*What to work on:*
Below are the records. Retype exactly the lines between the lines holding "(179, 421) = (739, 252): blue" and "(623, 253) = (360, 364): purple", inclusive.

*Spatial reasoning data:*
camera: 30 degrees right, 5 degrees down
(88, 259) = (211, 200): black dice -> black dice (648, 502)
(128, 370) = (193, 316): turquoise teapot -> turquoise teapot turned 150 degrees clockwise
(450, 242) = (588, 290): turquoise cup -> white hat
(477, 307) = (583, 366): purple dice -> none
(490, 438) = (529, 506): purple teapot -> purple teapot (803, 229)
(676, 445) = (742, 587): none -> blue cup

...

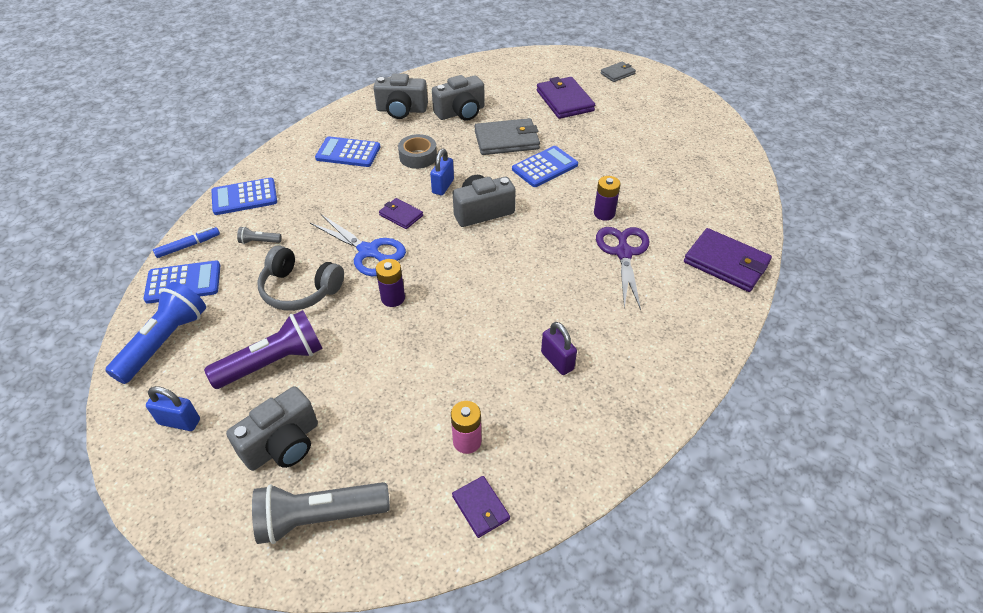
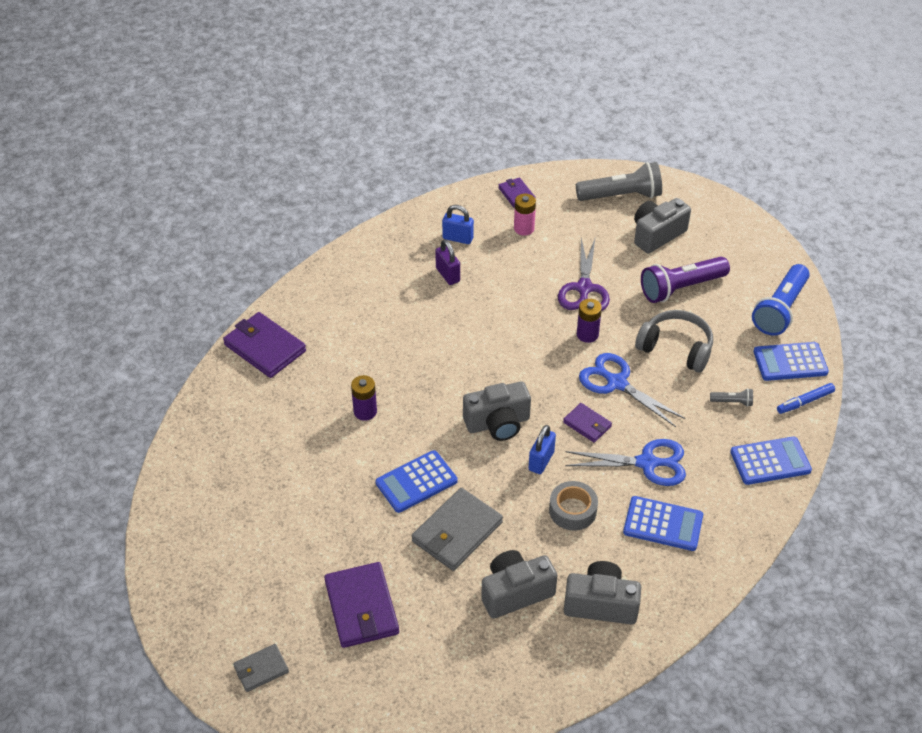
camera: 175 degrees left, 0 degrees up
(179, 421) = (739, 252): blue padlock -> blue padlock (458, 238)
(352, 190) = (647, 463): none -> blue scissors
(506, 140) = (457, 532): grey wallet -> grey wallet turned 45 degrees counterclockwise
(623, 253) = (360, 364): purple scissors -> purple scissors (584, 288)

---

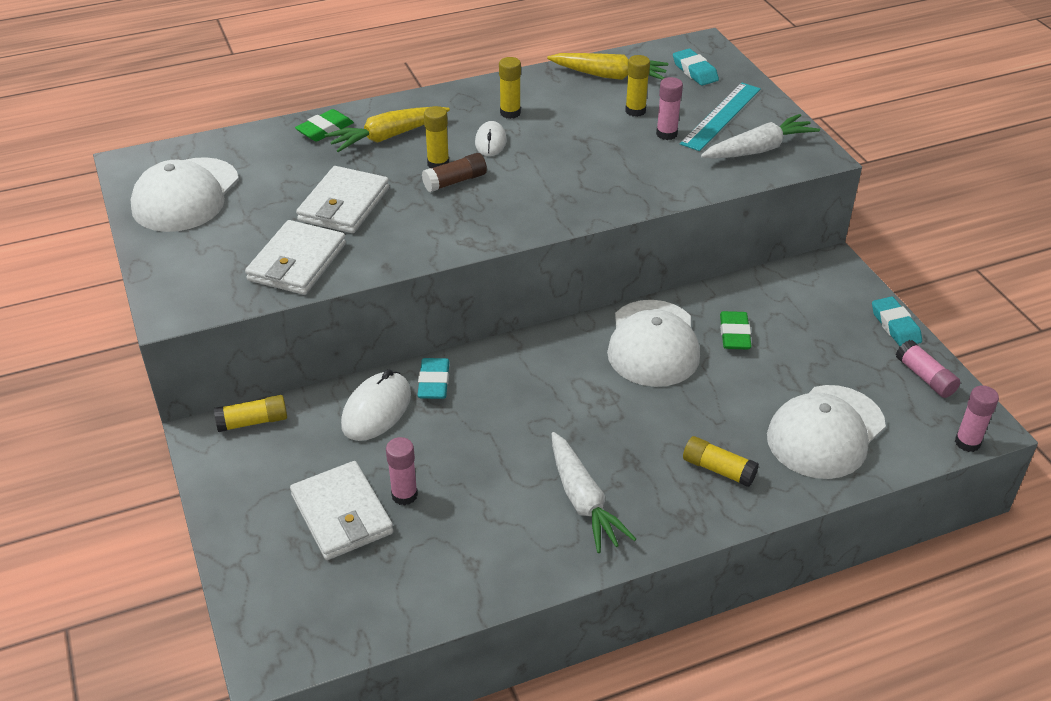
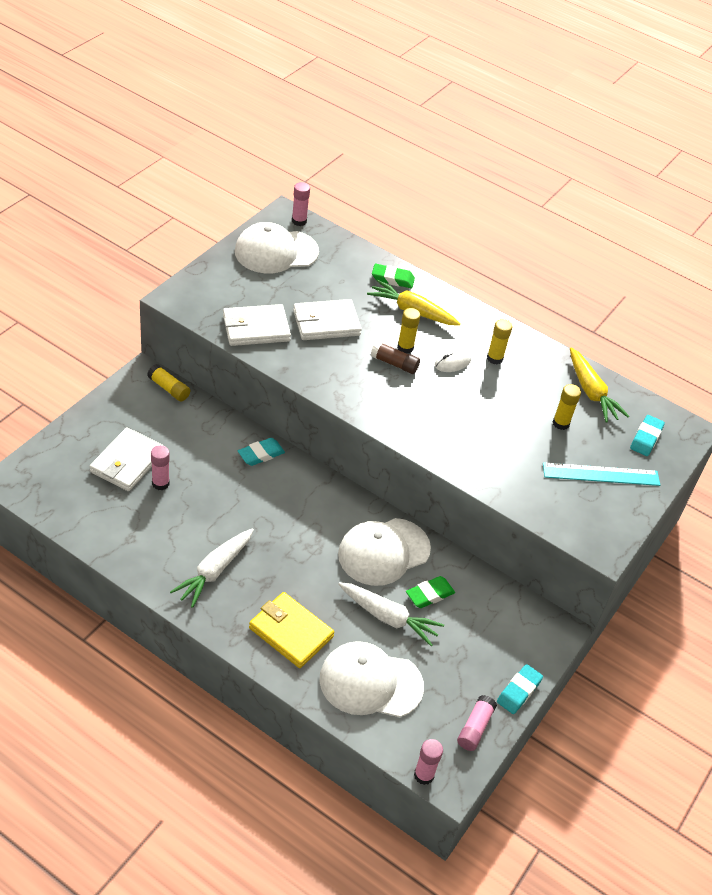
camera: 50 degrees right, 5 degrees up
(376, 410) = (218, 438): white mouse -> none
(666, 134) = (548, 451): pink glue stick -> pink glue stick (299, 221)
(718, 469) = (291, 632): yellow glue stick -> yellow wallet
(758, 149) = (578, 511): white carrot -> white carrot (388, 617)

*Task output:*
(179, 421) = (739, 252): blue padlock -> blue padlock (458, 238)
(352, 190) = (647, 463): none -> blue scissors
(506, 140) = (457, 532): grey wallet -> grey wallet turned 45 degrees counterclockwise
(623, 253) = (360, 364): purple scissors -> purple scissors (584, 288)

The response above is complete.